=== Records for the exercise ===
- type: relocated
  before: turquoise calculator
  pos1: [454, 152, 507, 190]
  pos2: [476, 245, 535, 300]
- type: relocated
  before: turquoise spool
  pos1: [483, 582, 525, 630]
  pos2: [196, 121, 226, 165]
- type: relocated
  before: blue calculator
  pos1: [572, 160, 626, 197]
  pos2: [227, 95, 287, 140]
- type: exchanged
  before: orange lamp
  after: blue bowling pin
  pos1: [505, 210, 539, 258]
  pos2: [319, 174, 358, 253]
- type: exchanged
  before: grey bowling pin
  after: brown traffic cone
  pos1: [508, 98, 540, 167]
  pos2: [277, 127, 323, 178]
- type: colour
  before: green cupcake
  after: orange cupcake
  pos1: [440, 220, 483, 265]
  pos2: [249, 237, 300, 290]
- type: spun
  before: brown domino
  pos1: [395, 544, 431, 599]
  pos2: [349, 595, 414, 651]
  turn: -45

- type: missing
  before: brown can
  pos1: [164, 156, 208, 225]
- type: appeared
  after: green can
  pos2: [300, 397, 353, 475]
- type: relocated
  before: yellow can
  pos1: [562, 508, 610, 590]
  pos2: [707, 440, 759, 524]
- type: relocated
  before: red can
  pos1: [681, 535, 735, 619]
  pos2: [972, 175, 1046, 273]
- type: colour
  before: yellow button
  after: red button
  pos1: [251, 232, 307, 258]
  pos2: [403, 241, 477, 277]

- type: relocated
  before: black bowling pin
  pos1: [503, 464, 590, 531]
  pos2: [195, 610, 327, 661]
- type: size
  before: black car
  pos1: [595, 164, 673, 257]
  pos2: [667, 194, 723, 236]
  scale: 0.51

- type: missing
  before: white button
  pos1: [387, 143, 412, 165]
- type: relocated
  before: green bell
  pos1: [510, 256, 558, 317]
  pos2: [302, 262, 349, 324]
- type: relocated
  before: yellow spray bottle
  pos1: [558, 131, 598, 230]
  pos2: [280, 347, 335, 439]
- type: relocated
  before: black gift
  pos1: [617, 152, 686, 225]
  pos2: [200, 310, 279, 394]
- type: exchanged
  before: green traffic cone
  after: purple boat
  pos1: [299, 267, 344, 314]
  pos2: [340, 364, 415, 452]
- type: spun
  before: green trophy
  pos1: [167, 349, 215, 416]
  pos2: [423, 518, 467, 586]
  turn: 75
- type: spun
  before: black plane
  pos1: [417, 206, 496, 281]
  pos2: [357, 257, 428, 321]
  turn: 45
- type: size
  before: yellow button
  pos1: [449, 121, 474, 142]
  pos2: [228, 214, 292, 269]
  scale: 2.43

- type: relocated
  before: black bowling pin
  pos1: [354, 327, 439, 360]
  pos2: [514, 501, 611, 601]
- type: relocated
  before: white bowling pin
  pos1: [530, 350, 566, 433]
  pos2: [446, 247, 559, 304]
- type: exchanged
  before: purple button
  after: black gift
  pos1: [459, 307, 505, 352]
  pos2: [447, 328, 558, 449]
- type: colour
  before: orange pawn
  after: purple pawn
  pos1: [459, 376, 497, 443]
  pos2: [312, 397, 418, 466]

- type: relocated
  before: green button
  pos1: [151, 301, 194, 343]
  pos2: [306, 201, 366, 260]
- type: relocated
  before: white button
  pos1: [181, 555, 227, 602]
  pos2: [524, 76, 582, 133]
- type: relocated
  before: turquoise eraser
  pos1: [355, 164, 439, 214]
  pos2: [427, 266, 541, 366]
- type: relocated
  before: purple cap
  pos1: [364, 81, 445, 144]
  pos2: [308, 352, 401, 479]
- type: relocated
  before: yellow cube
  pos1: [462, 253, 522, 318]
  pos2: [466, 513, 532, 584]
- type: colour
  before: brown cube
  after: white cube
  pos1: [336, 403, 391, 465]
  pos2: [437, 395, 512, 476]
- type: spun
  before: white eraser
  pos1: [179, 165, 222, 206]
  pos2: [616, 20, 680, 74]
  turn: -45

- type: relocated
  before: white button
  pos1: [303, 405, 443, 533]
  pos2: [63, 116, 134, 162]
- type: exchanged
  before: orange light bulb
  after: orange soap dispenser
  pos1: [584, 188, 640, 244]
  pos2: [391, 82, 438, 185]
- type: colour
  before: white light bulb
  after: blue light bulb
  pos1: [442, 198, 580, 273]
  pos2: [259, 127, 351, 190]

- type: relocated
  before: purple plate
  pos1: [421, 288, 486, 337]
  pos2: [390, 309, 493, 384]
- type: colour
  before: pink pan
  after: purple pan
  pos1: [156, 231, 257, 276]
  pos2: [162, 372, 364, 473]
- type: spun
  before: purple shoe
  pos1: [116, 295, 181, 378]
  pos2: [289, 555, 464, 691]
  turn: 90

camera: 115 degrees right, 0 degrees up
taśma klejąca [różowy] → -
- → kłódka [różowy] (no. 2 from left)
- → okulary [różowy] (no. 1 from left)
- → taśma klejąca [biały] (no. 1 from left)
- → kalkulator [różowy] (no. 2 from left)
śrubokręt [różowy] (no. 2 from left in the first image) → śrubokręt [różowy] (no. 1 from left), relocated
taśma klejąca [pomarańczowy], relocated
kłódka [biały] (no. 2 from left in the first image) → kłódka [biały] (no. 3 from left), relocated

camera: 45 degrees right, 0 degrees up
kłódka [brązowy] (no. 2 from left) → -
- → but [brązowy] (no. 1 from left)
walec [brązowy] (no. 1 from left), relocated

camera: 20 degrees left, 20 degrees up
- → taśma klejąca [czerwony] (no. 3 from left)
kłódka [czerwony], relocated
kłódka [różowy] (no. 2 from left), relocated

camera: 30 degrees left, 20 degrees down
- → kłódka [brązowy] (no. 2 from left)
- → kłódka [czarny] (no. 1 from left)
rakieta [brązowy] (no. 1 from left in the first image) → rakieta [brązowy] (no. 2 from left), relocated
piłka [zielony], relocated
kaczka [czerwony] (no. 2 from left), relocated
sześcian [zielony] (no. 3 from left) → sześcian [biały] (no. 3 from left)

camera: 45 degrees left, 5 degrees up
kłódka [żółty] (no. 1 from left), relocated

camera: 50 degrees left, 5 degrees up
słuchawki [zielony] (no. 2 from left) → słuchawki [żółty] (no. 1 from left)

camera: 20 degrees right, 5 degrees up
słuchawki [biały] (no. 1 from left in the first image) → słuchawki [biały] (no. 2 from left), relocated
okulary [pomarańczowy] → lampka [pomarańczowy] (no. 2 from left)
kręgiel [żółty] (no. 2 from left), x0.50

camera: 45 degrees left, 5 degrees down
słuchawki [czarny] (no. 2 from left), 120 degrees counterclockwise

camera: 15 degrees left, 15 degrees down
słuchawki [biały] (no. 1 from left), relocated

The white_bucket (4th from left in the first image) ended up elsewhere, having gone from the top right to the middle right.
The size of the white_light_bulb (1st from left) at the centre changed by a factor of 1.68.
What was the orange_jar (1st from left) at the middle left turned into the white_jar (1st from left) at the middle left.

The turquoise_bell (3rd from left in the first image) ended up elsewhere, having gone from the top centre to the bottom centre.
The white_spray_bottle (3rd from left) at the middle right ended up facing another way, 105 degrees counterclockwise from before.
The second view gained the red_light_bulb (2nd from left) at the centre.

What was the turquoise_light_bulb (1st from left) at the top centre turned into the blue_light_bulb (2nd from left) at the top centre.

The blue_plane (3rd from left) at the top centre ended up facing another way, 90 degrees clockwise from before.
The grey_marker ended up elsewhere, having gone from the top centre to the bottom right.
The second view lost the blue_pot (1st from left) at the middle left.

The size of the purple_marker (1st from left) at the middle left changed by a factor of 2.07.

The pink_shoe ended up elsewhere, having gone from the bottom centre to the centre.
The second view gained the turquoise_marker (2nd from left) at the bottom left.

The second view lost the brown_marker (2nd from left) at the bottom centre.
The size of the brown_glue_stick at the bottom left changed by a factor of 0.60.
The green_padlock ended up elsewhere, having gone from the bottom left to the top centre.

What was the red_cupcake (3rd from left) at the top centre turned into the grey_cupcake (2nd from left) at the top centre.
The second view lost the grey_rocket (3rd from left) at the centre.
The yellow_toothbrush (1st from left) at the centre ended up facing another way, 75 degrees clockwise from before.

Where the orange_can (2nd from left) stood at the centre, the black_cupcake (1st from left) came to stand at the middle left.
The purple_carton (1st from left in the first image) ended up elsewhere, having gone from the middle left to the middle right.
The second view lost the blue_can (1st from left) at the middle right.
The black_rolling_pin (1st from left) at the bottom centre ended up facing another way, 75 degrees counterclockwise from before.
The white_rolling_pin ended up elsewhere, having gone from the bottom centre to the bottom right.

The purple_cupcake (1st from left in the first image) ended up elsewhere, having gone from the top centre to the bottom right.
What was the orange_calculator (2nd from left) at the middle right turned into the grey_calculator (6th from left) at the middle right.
===
The lines running from the start of the data through the one that contains "pos2: [349, 595, 414, 651]" should be reproduced exactly, and only those.

- type: relocated
  before: turquoise calculator
  pos1: [454, 152, 507, 190]
  pos2: [476, 245, 535, 300]
- type: relocated
  before: turquoise spool
  pos1: [483, 582, 525, 630]
  pos2: [196, 121, 226, 165]
- type: relocated
  before: blue calculator
  pos1: [572, 160, 626, 197]
  pos2: [227, 95, 287, 140]
- type: exchanged
  before: orange lamp
  after: blue bowling pin
  pos1: [505, 210, 539, 258]
  pos2: [319, 174, 358, 253]
- type: exchanged
  before: grey bowling pin
  after: brown traffic cone
  pos1: [508, 98, 540, 167]
  pos2: [277, 127, 323, 178]
- type: colour
  before: green cupcake
  after: orange cupcake
  pos1: [440, 220, 483, 265]
  pos2: [249, 237, 300, 290]
- type: spun
  before: brown domino
  pos1: [395, 544, 431, 599]
  pos2: [349, 595, 414, 651]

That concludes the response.